* [EXERCISE INSTRUCTIONS]
Beginning with the line that contains "(444, 201) = (592, 206): white brush -> none" and ending with the line that contains "camera: 20 degrees left, 5 degrees down", reproduce the lines of the entries below exactly, omitting pictures.

* [RECORDS SHOWN]

--------

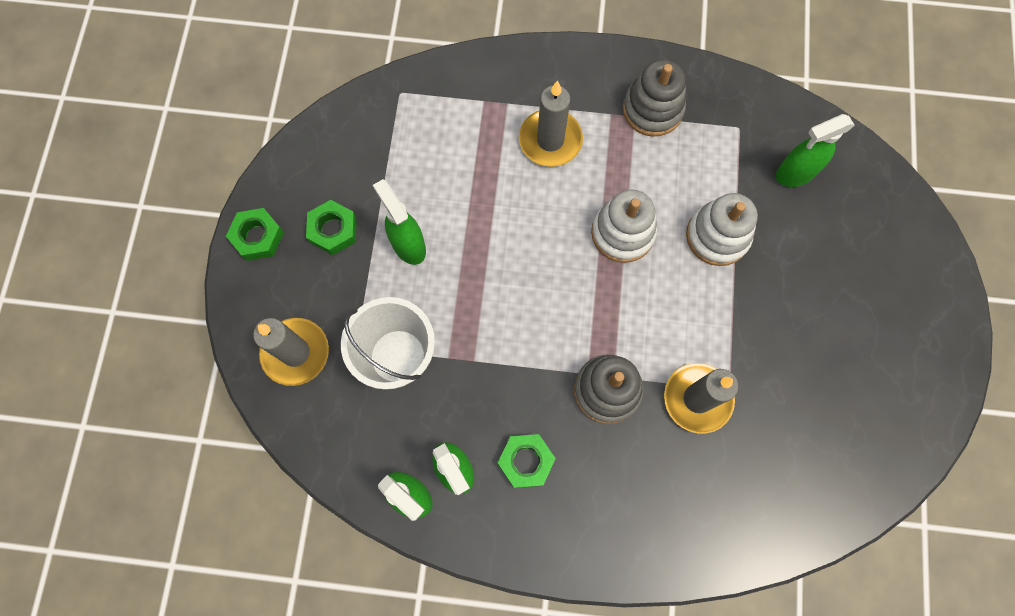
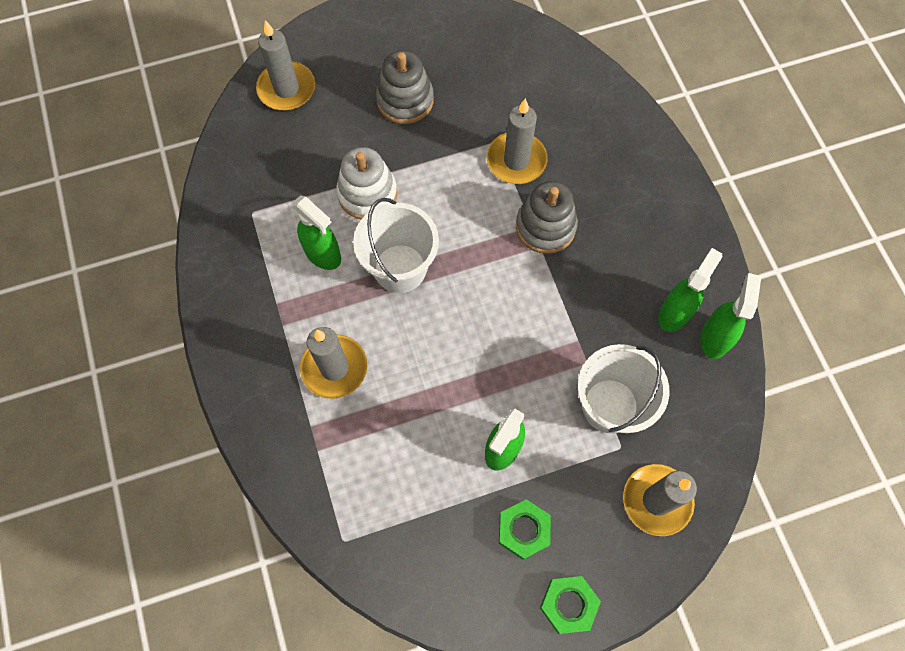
camera: 115 degrees left, 5 degrees down
(526, 461) = (636, 263): green nut -> none
(622, 233) = (400, 268): white stacking toy -> white bucket
(652, 109) = (262, 290): grey stacking toy -> grey stacking toy (405, 100)
(795, 173) = (279, 155): green spray bottle -> green spray bottle (323, 254)
(875, 208) = (286, 89): none -> grey candle

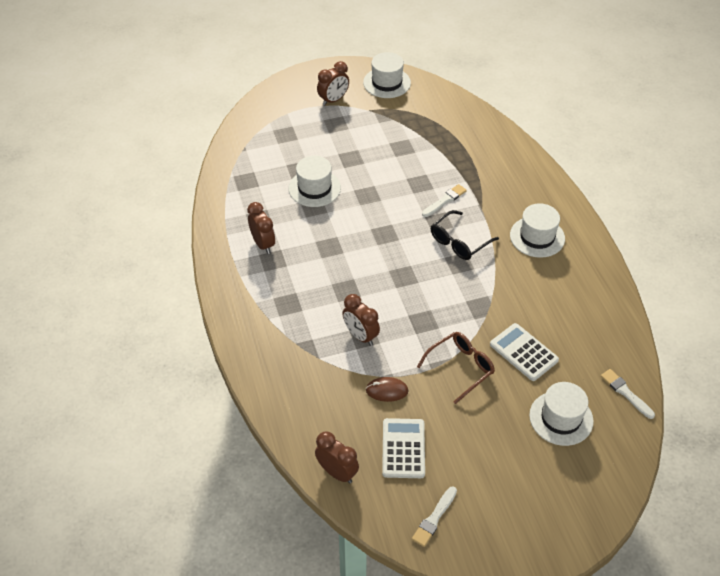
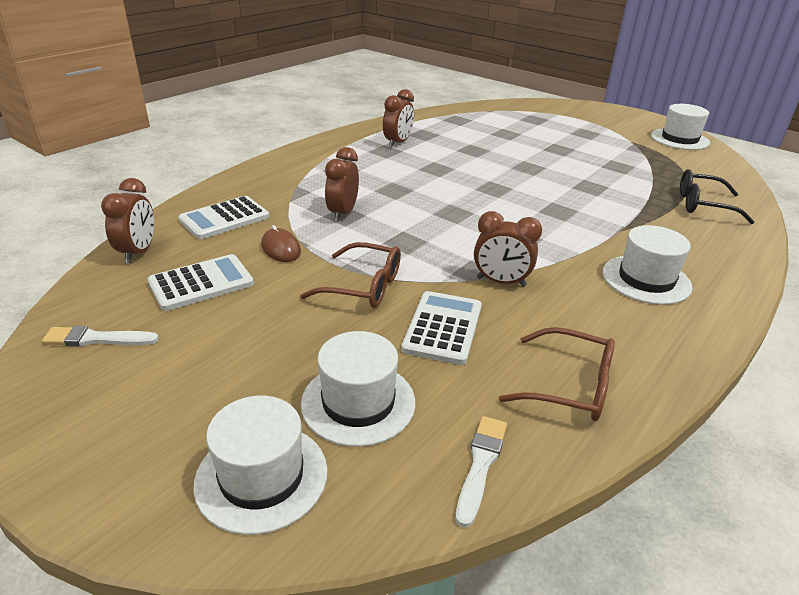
camera: 55 degrees right, 15 degrees down
(314, 188) = (496, 145): white hat -> white hat (261, 476)
(319, 407) = (224, 218): none -> white calculator
(333, 100) = (610, 125): brown clock -> brown clock (501, 282)
(444, 201) = (592, 206): white brush -> none
(459, 242) = (550, 230): black glasses -> black glasses (703, 205)
(598, 329) = (570, 386): none -> brown glasses

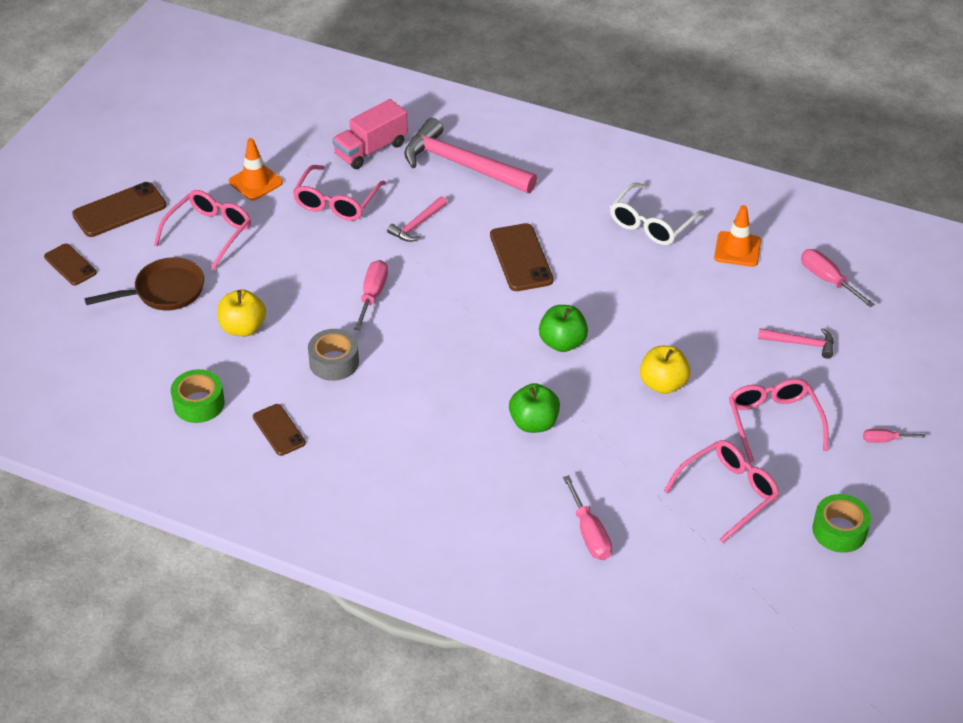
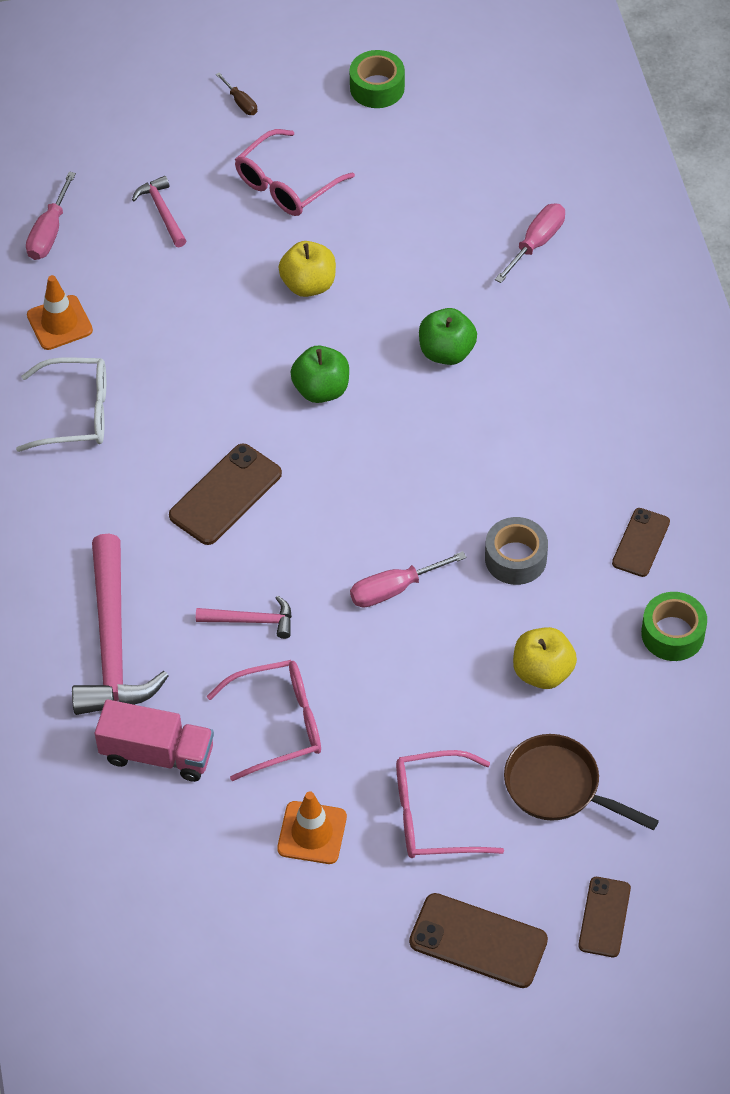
camera: 125 degrees left, 10 degrees up
(728, 493) = (402, 175): pink glasses -> none
(885, 440) = (241, 102): pink screwdriver -> brown screwdriver

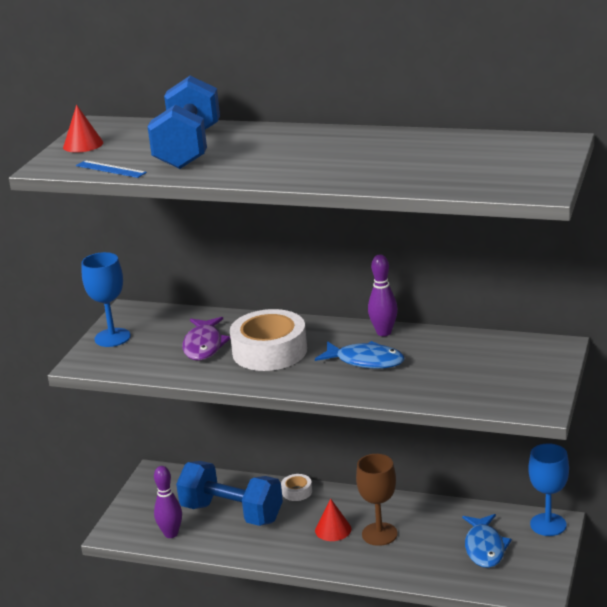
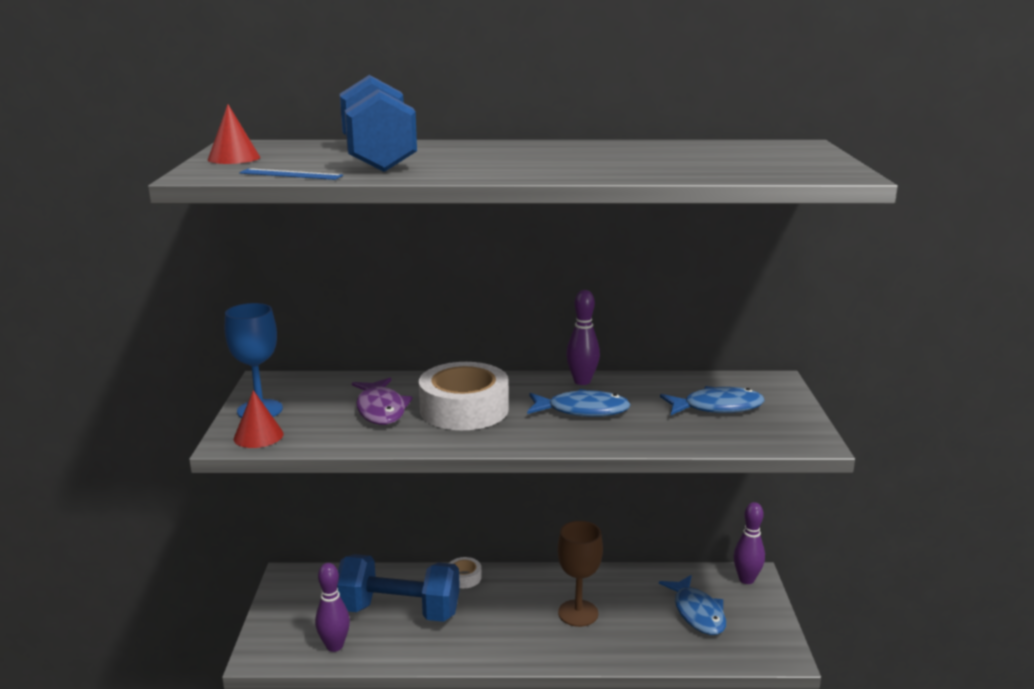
camera: 20 degrees left, 5 degrees down
(333, 529) = (524, 615): red cone -> red cone (258, 436)
(483, 368) = (717, 407): none -> blue fish
(548, 524) = (746, 579): blue goblet -> purple bowling pin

--------

* [PROBLEM SOLUTION]
(444, 201) = (592, 206): white brush -> none
(459, 242) = (550, 230): black glasses -> black glasses (703, 205)
(598, 329) = (570, 386): none -> brown glasses

camera: 125 degrees left, 10 degrees up
(728, 493) = (402, 175): pink glasses -> none
(885, 440) = (241, 102): pink screwdriver -> brown screwdriver

camera: 20 degrees left, 5 degrees down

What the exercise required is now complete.